EXTRACTED RECORDS:
**********

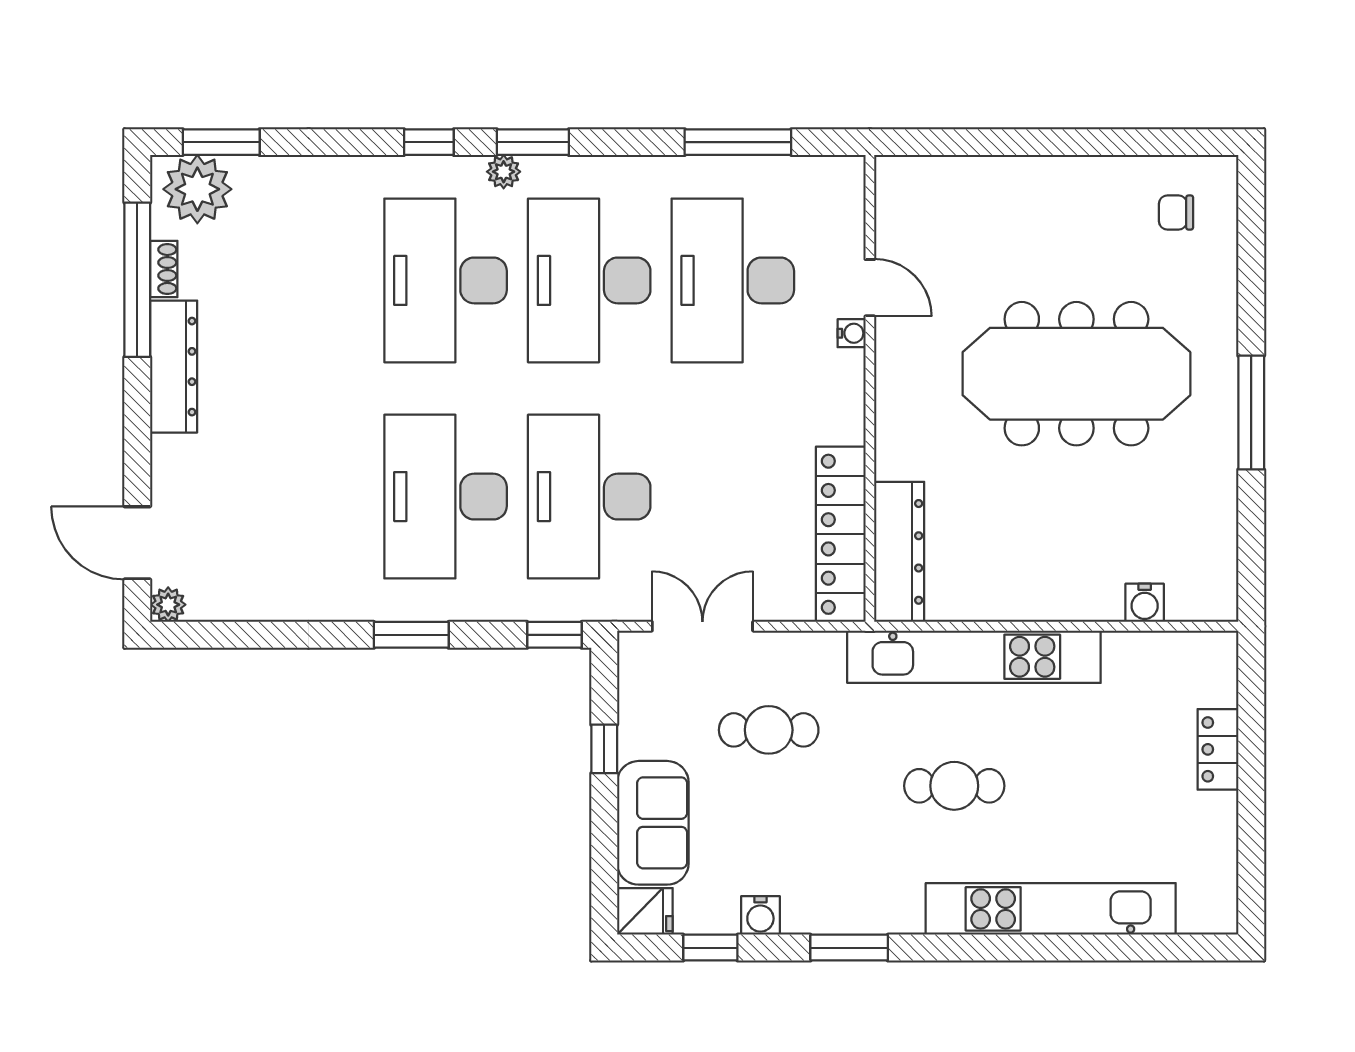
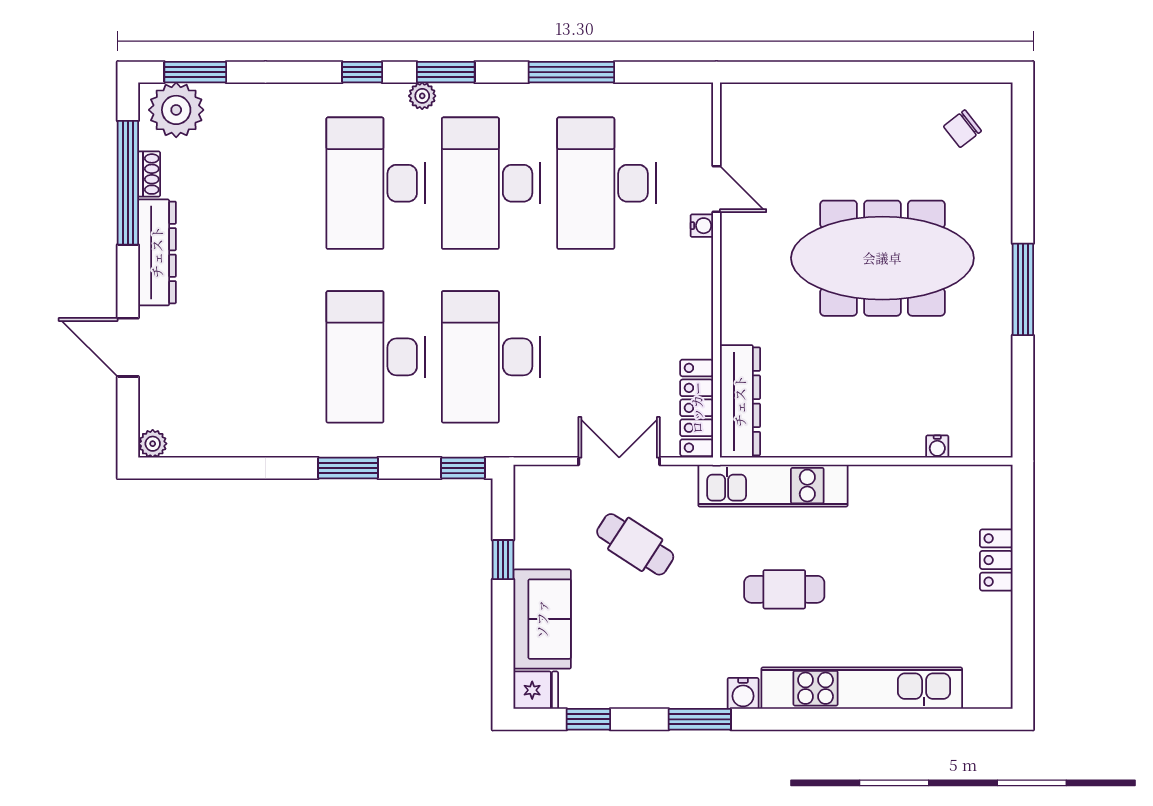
window: (738, 142) -> (571, 72), moved
chair: (1176, 213) -> (962, 129), turned -38
locker: (841, 534) -> (697, 408), width x0.71, depth x0.83
door: (137, 543) -> (128, 347), moved
water cooler: (1145, 603) -> (937, 447), width x0.72, depth x0.72
double door: (702, 626) -> (619, 461), moved
kitchen unit: (974, 657) -> (773, 486), width x0.73
cafe table: (769, 730) -> (635, 544), turned 33
water cooler: (760, 915) -> (743, 693), moved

**********

WHAT TO WORK ON: Print the records above word for word, omitting any picture they contain.

OUTPUT OF THE TASK:
window: (738, 142) -> (571, 72), moved
chair: (1176, 213) -> (962, 129), turned -38
locker: (841, 534) -> (697, 408), width x0.71, depth x0.83
door: (137, 543) -> (128, 347), moved
water cooler: (1145, 603) -> (937, 447), width x0.72, depth x0.72
double door: (702, 626) -> (619, 461), moved
kitchen unit: (974, 657) -> (773, 486), width x0.73
cafe table: (769, 730) -> (635, 544), turned 33
water cooler: (760, 915) -> (743, 693), moved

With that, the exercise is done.